(Data in this exercise begins)

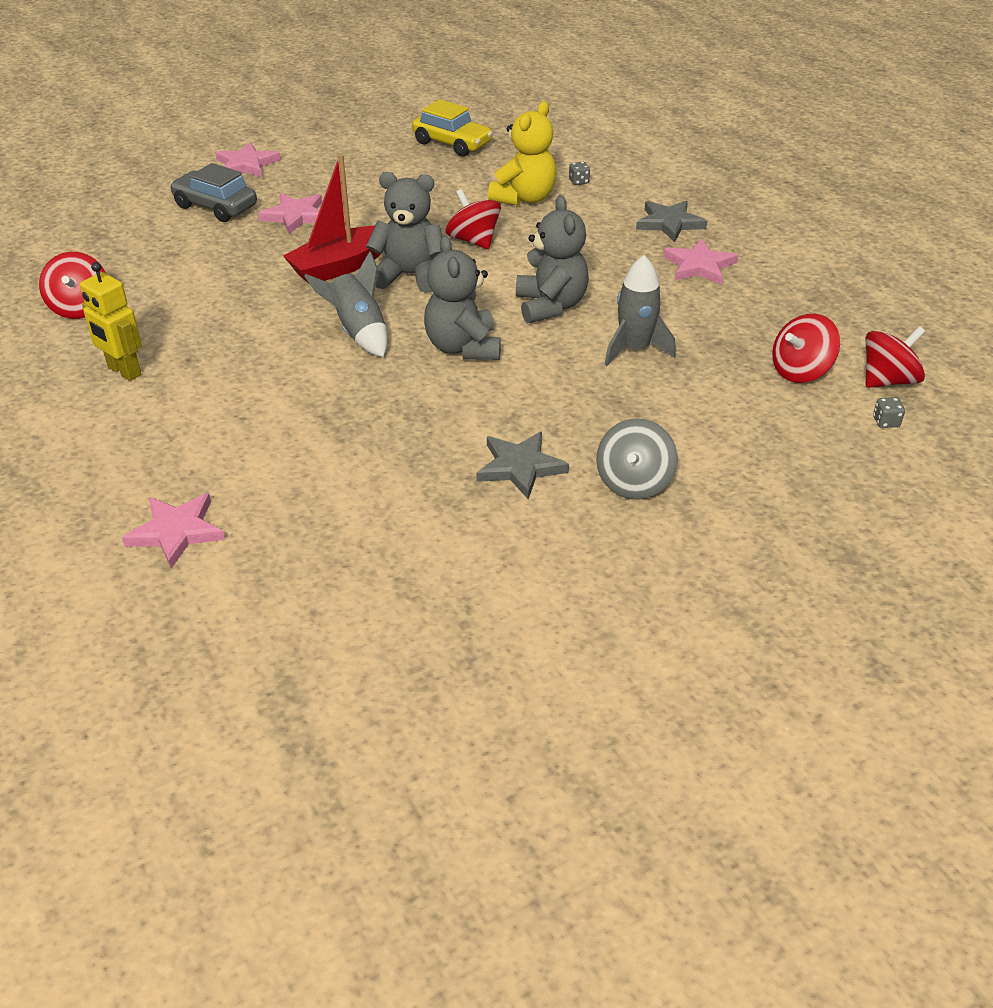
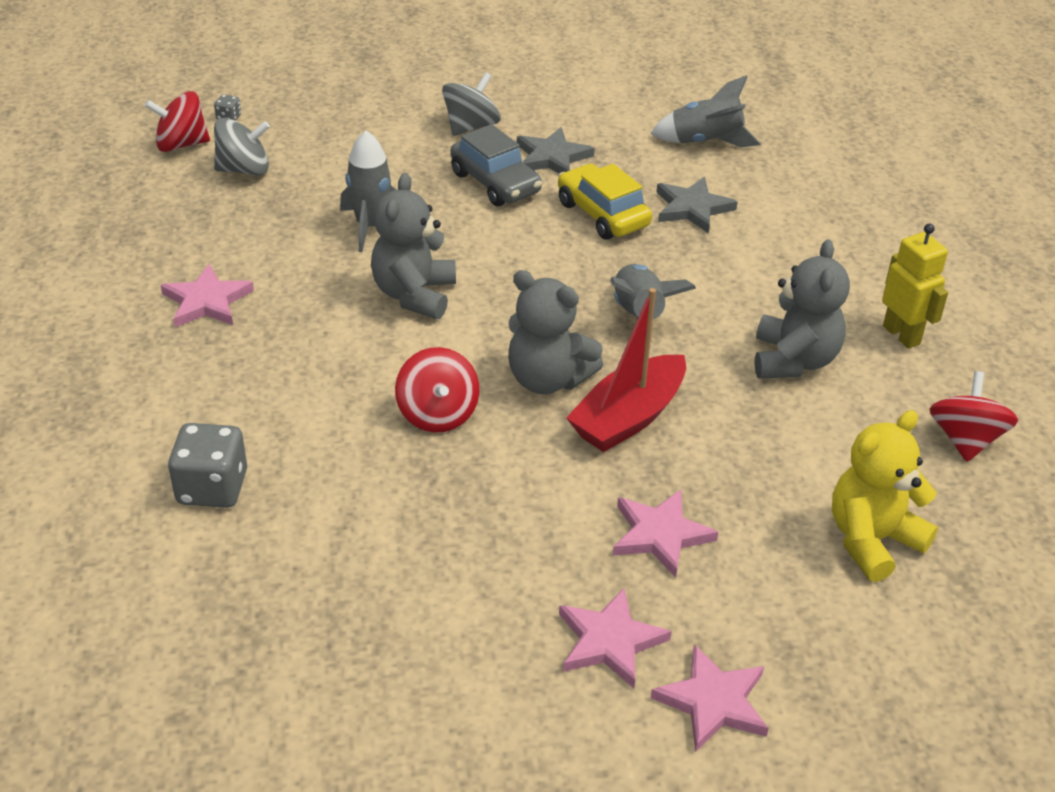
camera: 160 degrees left, 0 degrees up
(176, 532) = (845, 178): pink star -> pink star (610, 641)
(215, 207) = (779, 594): grey car -> grey car (495, 183)
(339, 267) = (628, 417): red boat -> red boat turned 150 degrees clockwise
(355, 538) = (705, 142): none -> grey rocket
(452, 143) = (334, 652): yellow car -> yellow car (602, 214)
(463, 348) = (537, 271): grey teddy bear -> grey teddy bear (794, 360)
(524, 198) = (316, 475): yellow teddy bear -> yellow teddy bear (872, 540)
(578, 181) = (212, 488): grey dice -> grey dice, size x2.28
(669, 223) = (171, 373): grey star -> grey star (692, 208)
(800, 371) = (244, 170): red spinning top -> grey spinning top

(Data in this exercise ends)

= Try it =
For this exercise, copy each line of the data above exactly, from the first through the line containing "(452, 143) = (334, 652): yellow", and drop the pictures.

= Completed task =
camera: 160 degrees left, 0 degrees up
(176, 532) = (845, 178): pink star -> pink star (610, 641)
(215, 207) = (779, 594): grey car -> grey car (495, 183)
(339, 267) = (628, 417): red boat -> red boat turned 150 degrees clockwise
(355, 538) = (705, 142): none -> grey rocket
(452, 143) = (334, 652): yellow car -> yellow car (602, 214)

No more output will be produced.